[Modification records]
=-=-=-=-=

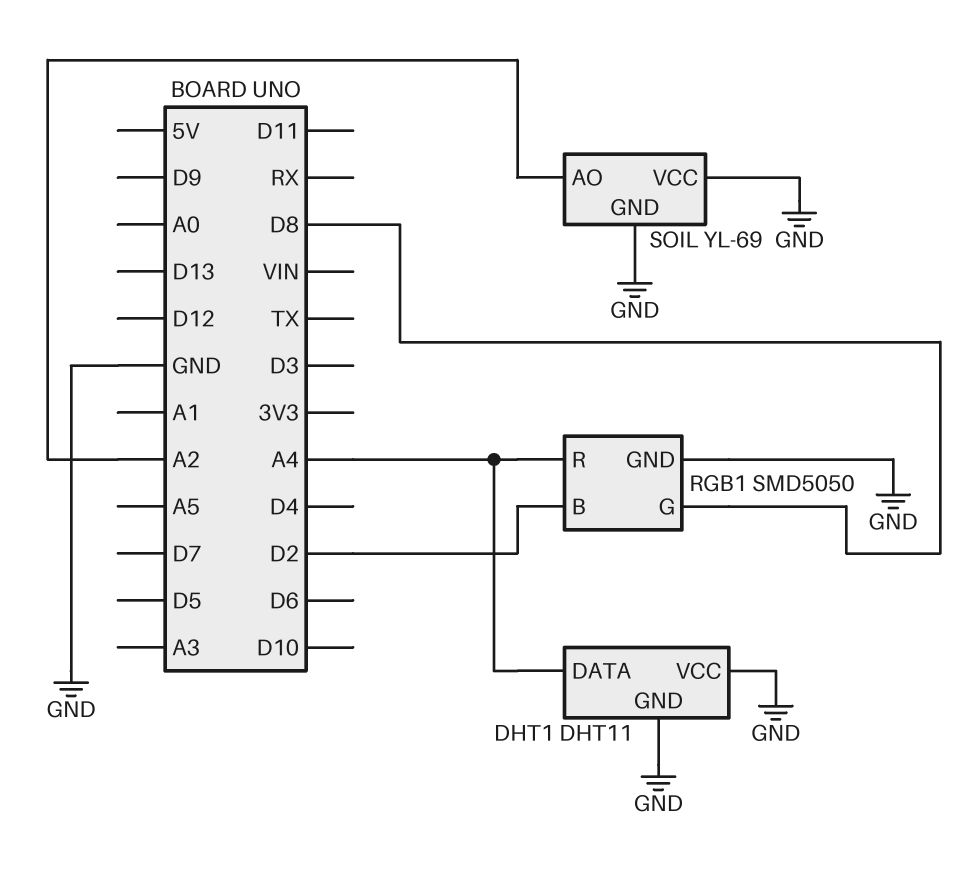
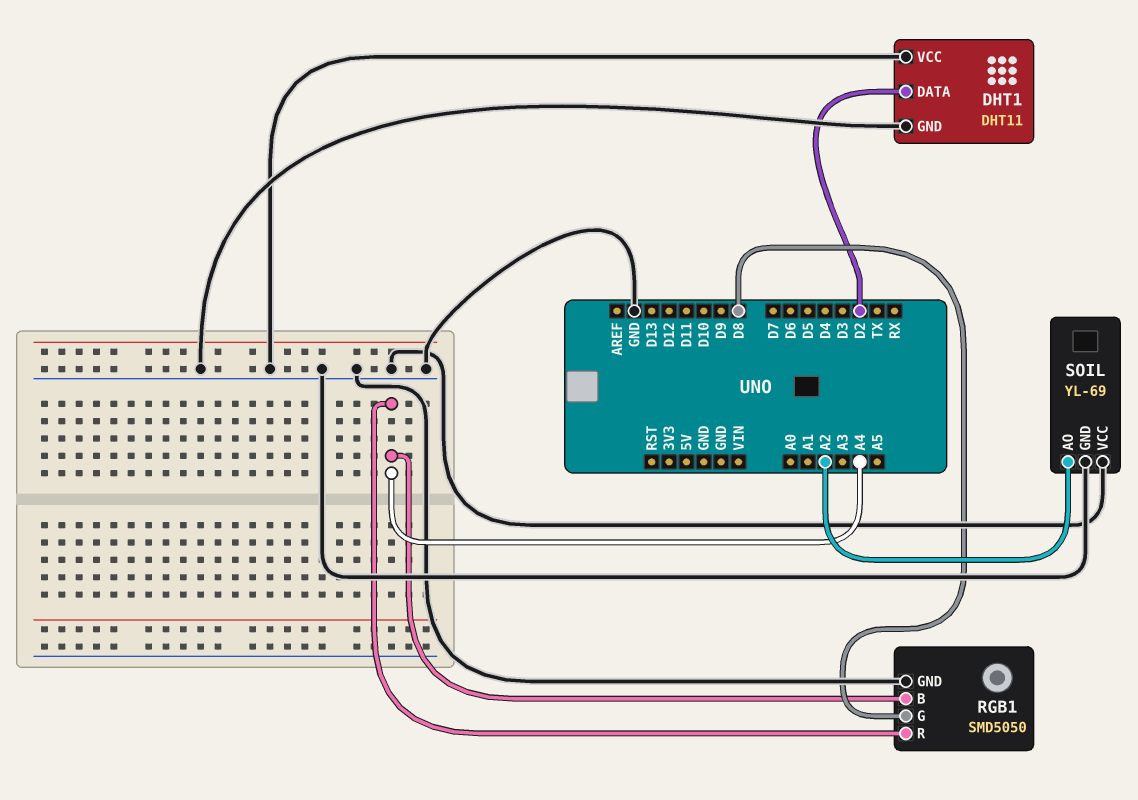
DHT1 pin DATA: A4 -> D2
RGB1 pin B: D2 -> A4

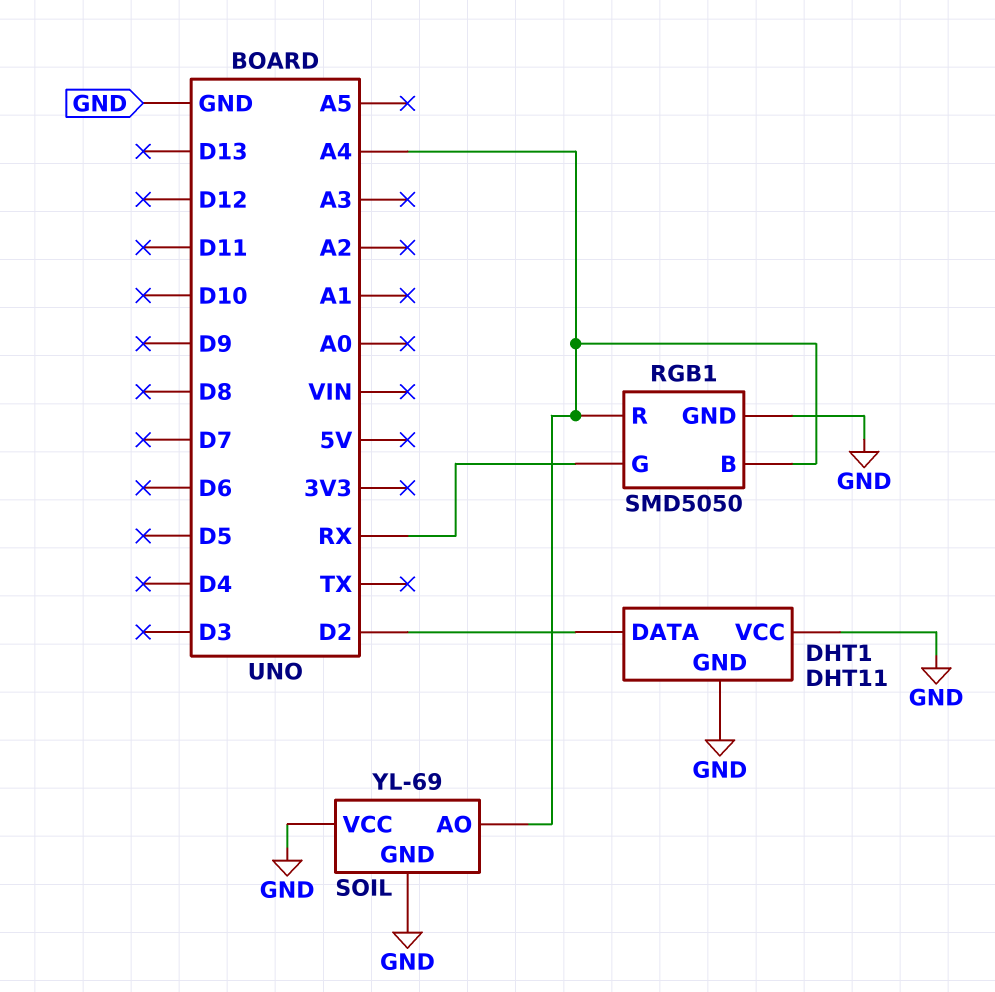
RGB1 pin G: D8 -> RX
SOIL pin AO: A2 -> A4

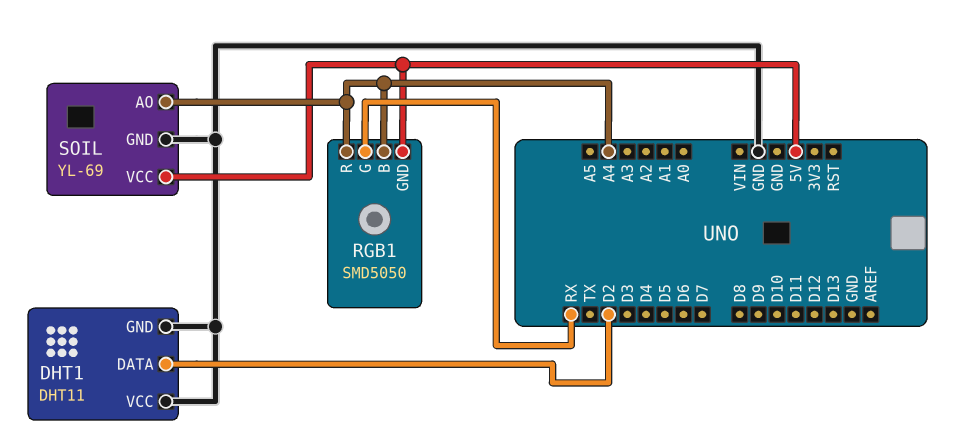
RGB1 pin GND: GND -> 5V
SOIL pin VCC: GND -> 5V

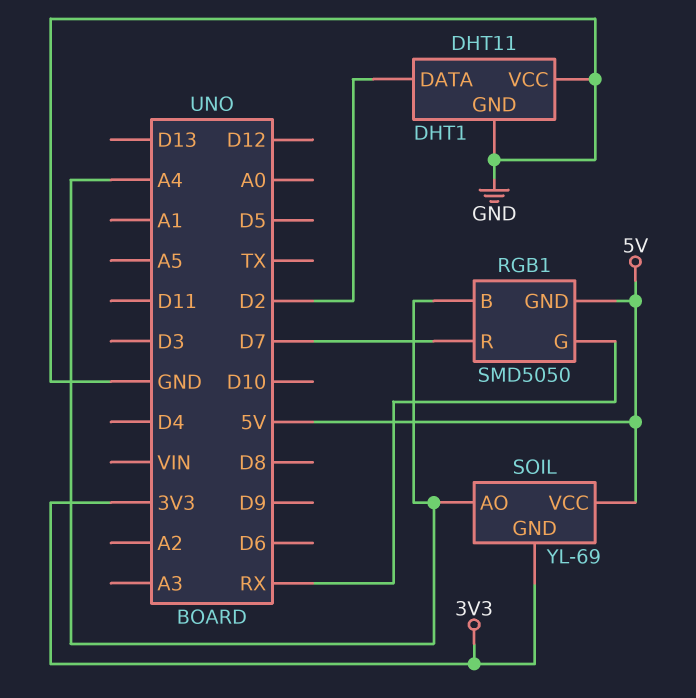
RGB1 pin R: A4 -> D7
SOIL pin GND: GND -> 3V3

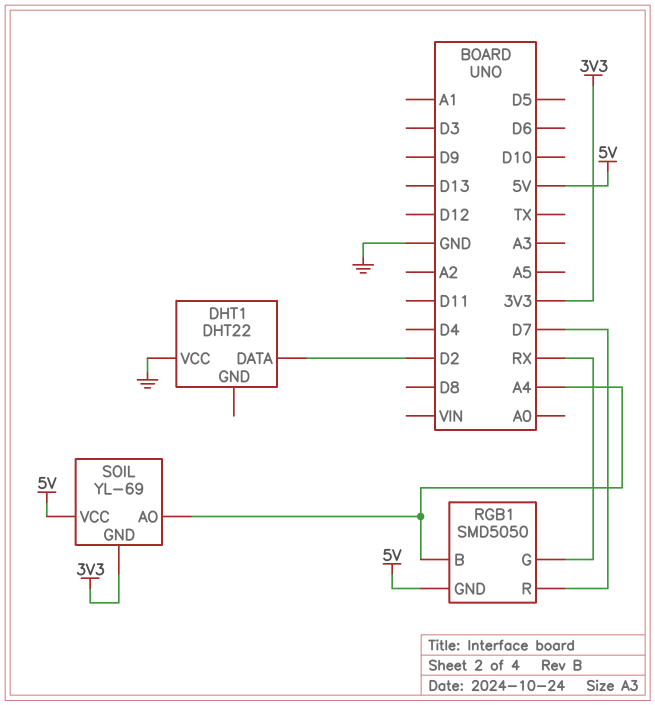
DHT1: DHT11 -> DHT22
DHT1 pin GND: GND -> none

=-=-=-=-=

* **Assignment**: Only the lines from the line with "RGB1 pin GND: GND -> 5V" through the closing line of the data, both included, should be set down, exactly as written and without pictures.

* **Output of the task**:
RGB1 pin GND: GND -> 5V
SOIL pin VCC: GND -> 5V

RGB1 pin R: A4 -> D7
SOIL pin GND: GND -> 3V3

DHT1: DHT11 -> DHT22
DHT1 pin GND: GND -> none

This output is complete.